## TASK GOAL
Each line below should be restated word for word.

## DATASET CONTENT
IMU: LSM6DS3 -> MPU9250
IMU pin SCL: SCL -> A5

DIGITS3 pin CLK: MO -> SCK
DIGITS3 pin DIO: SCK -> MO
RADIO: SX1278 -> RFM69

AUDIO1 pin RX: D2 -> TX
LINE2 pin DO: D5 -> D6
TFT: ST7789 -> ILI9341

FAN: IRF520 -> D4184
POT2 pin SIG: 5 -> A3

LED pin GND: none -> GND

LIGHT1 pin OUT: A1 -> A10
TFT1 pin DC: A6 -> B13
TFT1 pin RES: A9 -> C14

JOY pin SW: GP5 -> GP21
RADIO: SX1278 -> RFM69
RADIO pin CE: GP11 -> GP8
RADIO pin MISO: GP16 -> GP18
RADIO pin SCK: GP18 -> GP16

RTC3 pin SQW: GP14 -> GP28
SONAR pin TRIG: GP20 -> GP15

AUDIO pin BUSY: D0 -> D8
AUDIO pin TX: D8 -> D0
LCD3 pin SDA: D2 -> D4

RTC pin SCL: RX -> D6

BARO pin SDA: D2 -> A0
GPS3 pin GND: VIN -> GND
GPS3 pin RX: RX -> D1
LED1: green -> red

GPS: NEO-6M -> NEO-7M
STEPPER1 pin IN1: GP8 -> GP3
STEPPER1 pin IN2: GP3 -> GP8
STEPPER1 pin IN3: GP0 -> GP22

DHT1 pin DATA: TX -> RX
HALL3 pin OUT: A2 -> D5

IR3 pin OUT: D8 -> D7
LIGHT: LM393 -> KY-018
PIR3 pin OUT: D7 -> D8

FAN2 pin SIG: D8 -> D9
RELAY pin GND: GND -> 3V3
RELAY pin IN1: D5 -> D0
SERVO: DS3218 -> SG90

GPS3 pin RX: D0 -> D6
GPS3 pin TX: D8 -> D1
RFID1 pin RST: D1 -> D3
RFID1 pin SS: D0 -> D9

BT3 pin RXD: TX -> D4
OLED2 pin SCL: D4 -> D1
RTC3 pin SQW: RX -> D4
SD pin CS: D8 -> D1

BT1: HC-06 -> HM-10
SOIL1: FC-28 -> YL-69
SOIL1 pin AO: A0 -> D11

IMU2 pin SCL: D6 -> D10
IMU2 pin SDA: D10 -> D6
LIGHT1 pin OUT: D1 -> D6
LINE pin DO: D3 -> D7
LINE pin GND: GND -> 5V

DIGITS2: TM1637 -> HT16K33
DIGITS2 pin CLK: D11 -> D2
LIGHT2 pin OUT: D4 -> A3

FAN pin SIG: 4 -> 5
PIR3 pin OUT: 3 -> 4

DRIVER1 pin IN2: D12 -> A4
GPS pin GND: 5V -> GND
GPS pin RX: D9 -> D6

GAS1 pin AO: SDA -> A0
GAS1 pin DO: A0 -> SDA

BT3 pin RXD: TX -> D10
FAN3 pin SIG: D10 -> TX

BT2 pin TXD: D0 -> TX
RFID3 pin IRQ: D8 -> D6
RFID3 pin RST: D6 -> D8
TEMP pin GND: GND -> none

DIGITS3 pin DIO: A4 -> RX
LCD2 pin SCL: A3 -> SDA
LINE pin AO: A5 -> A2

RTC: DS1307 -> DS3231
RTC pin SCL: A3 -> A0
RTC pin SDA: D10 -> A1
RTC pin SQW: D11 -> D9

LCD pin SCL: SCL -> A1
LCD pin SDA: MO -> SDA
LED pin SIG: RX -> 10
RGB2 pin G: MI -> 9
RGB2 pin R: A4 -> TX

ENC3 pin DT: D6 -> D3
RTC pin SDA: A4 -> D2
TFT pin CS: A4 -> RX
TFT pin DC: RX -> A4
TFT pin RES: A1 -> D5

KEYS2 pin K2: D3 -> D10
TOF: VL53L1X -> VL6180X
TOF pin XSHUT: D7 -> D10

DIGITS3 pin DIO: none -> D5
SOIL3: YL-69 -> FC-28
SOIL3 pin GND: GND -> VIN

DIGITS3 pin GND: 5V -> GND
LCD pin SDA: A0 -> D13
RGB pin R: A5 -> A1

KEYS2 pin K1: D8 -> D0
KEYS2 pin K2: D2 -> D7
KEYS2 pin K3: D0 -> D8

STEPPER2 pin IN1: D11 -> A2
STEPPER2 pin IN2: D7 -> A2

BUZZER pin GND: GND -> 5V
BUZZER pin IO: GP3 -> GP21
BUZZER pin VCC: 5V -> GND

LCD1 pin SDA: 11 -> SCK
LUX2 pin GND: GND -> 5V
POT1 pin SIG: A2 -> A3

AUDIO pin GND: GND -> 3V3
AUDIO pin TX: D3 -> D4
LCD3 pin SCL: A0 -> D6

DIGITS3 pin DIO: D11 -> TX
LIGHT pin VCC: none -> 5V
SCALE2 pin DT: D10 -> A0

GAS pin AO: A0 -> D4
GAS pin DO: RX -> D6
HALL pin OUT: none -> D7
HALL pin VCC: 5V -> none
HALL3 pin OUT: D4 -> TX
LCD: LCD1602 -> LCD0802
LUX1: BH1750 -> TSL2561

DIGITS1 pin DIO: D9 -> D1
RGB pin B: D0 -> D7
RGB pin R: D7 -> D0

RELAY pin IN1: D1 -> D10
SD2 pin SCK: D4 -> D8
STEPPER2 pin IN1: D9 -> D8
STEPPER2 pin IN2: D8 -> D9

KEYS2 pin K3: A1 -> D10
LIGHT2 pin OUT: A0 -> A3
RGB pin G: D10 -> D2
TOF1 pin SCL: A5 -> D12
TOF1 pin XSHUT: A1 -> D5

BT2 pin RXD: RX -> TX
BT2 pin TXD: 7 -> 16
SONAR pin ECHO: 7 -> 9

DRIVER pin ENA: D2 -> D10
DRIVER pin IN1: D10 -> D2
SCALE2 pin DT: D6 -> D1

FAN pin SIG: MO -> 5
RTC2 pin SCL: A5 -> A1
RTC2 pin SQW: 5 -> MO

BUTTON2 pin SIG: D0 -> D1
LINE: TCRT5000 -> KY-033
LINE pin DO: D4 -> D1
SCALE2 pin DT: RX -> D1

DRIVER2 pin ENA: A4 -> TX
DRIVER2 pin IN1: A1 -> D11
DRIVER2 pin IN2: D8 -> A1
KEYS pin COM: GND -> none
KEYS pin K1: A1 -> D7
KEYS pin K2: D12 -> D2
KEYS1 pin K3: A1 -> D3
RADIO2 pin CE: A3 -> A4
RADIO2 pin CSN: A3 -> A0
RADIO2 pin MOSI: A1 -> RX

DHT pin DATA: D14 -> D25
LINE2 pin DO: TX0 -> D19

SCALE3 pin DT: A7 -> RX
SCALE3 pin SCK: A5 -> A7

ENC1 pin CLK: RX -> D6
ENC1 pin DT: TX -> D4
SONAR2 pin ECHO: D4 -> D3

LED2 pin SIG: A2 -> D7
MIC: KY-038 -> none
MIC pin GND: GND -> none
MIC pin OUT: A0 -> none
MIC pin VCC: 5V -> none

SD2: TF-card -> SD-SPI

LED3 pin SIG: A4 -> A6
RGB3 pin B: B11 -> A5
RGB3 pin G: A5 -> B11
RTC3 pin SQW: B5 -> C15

## TASK SOLUTION
IMU: LSM6DS3 -> MPU9250
IMU pin SCL: SCL -> A5

DIGITS3 pin CLK: MO -> SCK
DIGITS3 pin DIO: SCK -> MO
RADIO: SX1278 -> RFM69

AUDIO1 pin RX: D2 -> TX
LINE2 pin DO: D5 -> D6
TFT: ST7789 -> ILI9341

FAN: IRF520 -> D4184
POT2 pin SIG: 5 -> A3

LED pin GND: none -> GND

LIGHT1 pin OUT: A1 -> A10
TFT1 pin DC: A6 -> B13
TFT1 pin RES: A9 -> C14

JOY pin SW: GP5 -> GP21
RADIO: SX1278 -> RFM69
RADIO pin CE: GP11 -> GP8
RADIO pin MISO: GP16 -> GP18
RADIO pin SCK: GP18 -> GP16

RTC3 pin SQW: GP14 -> GP28
SONAR pin TRIG: GP20 -> GP15

AUDIO pin BUSY: D0 -> D8
AUDIO pin TX: D8 -> D0
LCD3 pin SDA: D2 -> D4

RTC pin SCL: RX -> D6

BARO pin SDA: D2 -> A0
GPS3 pin GND: VIN -> GND
GPS3 pin RX: RX -> D1
LED1: green -> red

GPS: NEO-6M -> NEO-7M
STEPPER1 pin IN1: GP8 -> GP3
STEPPER1 pin IN2: GP3 -> GP8
STEPPER1 pin IN3: GP0 -> GP22

DHT1 pin DATA: TX -> RX
HALL3 pin OUT: A2 -> D5

IR3 pin OUT: D8 -> D7
LIGHT: LM393 -> KY-018
PIR3 pin OUT: D7 -> D8

FAN2 pin SIG: D8 -> D9
RELAY pin GND: GND -> 3V3
RELAY pin IN1: D5 -> D0
SERVO: DS3218 -> SG90

GPS3 pin RX: D0 -> D6
GPS3 pin TX: D8 -> D1
RFID1 pin RST: D1 -> D3
RFID1 pin SS: D0 -> D9

BT3 pin RXD: TX -> D4
OLED2 pin SCL: D4 -> D1
RTC3 pin SQW: RX -> D4
SD pin CS: D8 -> D1

BT1: HC-06 -> HM-10
SOIL1: FC-28 -> YL-69
SOIL1 pin AO: A0 -> D11

IMU2 pin SCL: D6 -> D10
IMU2 pin SDA: D10 -> D6
LIGHT1 pin OUT: D1 -> D6
LINE pin DO: D3 -> D7
LINE pin GND: GND -> 5V

DIGITS2: TM1637 -> HT16K33
DIGITS2 pin CLK: D11 -> D2
LIGHT2 pin OUT: D4 -> A3

FAN pin SIG: 4 -> 5
PIR3 pin OUT: 3 -> 4

DRIVER1 pin IN2: D12 -> A4
GPS pin GND: 5V -> GND
GPS pin RX: D9 -> D6

GAS1 pin AO: SDA -> A0
GAS1 pin DO: A0 -> SDA

BT3 pin RXD: TX -> D10
FAN3 pin SIG: D10 -> TX

BT2 pin TXD: D0 -> TX
RFID3 pin IRQ: D8 -> D6
RFID3 pin RST: D6 -> D8
TEMP pin GND: GND -> none

DIGITS3 pin DIO: A4 -> RX
LCD2 pin SCL: A3 -> SDA
LINE pin AO: A5 -> A2

RTC: DS1307 -> DS3231
RTC pin SCL: A3 -> A0
RTC pin SDA: D10 -> A1
RTC pin SQW: D11 -> D9

LCD pin SCL: SCL -> A1
LCD pin SDA: MO -> SDA
LED pin SIG: RX -> 10
RGB2 pin G: MI -> 9
RGB2 pin R: A4 -> TX

ENC3 pin DT: D6 -> D3
RTC pin SDA: A4 -> D2
TFT pin CS: A4 -> RX
TFT pin DC: RX -> A4
TFT pin RES: A1 -> D5

KEYS2 pin K2: D3 -> D10
TOF: VL53L1X -> VL6180X
TOF pin XSHUT: D7 -> D10

DIGITS3 pin DIO: none -> D5
SOIL3: YL-69 -> FC-28
SOIL3 pin GND: GND -> VIN

DIGITS3 pin GND: 5V -> GND
LCD pin SDA: A0 -> D13
RGB pin R: A5 -> A1

KEYS2 pin K1: D8 -> D0
KEYS2 pin K2: D2 -> D7
KEYS2 pin K3: D0 -> D8

STEPPER2 pin IN1: D11 -> A2
STEPPER2 pin IN2: D7 -> A2

BUZZER pin GND: GND -> 5V
BUZZER pin IO: GP3 -> GP21
BUZZER pin VCC: 5V -> GND

LCD1 pin SDA: 11 -> SCK
LUX2 pin GND: GND -> 5V
POT1 pin SIG: A2 -> A3

AUDIO pin GND: GND -> 3V3
AUDIO pin TX: D3 -> D4
LCD3 pin SCL: A0 -> D6

DIGITS3 pin DIO: D11 -> TX
LIGHT pin VCC: none -> 5V
SCALE2 pin DT: D10 -> A0

GAS pin AO: A0 -> D4
GAS pin DO: RX -> D6
HALL pin OUT: none -> D7
HALL pin VCC: 5V -> none
HALL3 pin OUT: D4 -> TX
LCD: LCD1602 -> LCD0802
LUX1: BH1750 -> TSL2561

DIGITS1 pin DIO: D9 -> D1
RGB pin B: D0 -> D7
RGB pin R: D7 -> D0

RELAY pin IN1: D1 -> D10
SD2 pin SCK: D4 -> D8
STEPPER2 pin IN1: D9 -> D8
STEPPER2 pin IN2: D8 -> D9

KEYS2 pin K3: A1 -> D10
LIGHT2 pin OUT: A0 -> A3
RGB pin G: D10 -> D2
TOF1 pin SCL: A5 -> D12
TOF1 pin XSHUT: A1 -> D5

BT2 pin RXD: RX -> TX
BT2 pin TXD: 7 -> 16
SONAR pin ECHO: 7 -> 9

DRIVER pin ENA: D2 -> D10
DRIVER pin IN1: D10 -> D2
SCALE2 pin DT: D6 -> D1

FAN pin SIG: MO -> 5
RTC2 pin SCL: A5 -> A1
RTC2 pin SQW: 5 -> MO

BUTTON2 pin SIG: D0 -> D1
LINE: TCRT5000 -> KY-033
LINE pin DO: D4 -> D1
SCALE2 pin DT: RX -> D1

DRIVER2 pin ENA: A4 -> TX
DRIVER2 pin IN1: A1 -> D11
DRIVER2 pin IN2: D8 -> A1
KEYS pin COM: GND -> none
KEYS pin K1: A1 -> D7
KEYS pin K2: D12 -> D2
KEYS1 pin K3: A1 -> D3
RADIO2 pin CE: A3 -> A4
RADIO2 pin CSN: A3 -> A0
RADIO2 pin MOSI: A1 -> RX

DHT pin DATA: D14 -> D25
LINE2 pin DO: TX0 -> D19

SCALE3 pin DT: A7 -> RX
SCALE3 pin SCK: A5 -> A7

ENC1 pin CLK: RX -> D6
ENC1 pin DT: TX -> D4
SONAR2 pin ECHO: D4 -> D3

LED2 pin SIG: A2 -> D7
MIC: KY-038 -> none
MIC pin GND: GND -> none
MIC pin OUT: A0 -> none
MIC pin VCC: 5V -> none

SD2: TF-card -> SD-SPI

LED3 pin SIG: A4 -> A6
RGB3 pin B: B11 -> A5
RGB3 pin G: A5 -> B11
RTC3 pin SQW: B5 -> C15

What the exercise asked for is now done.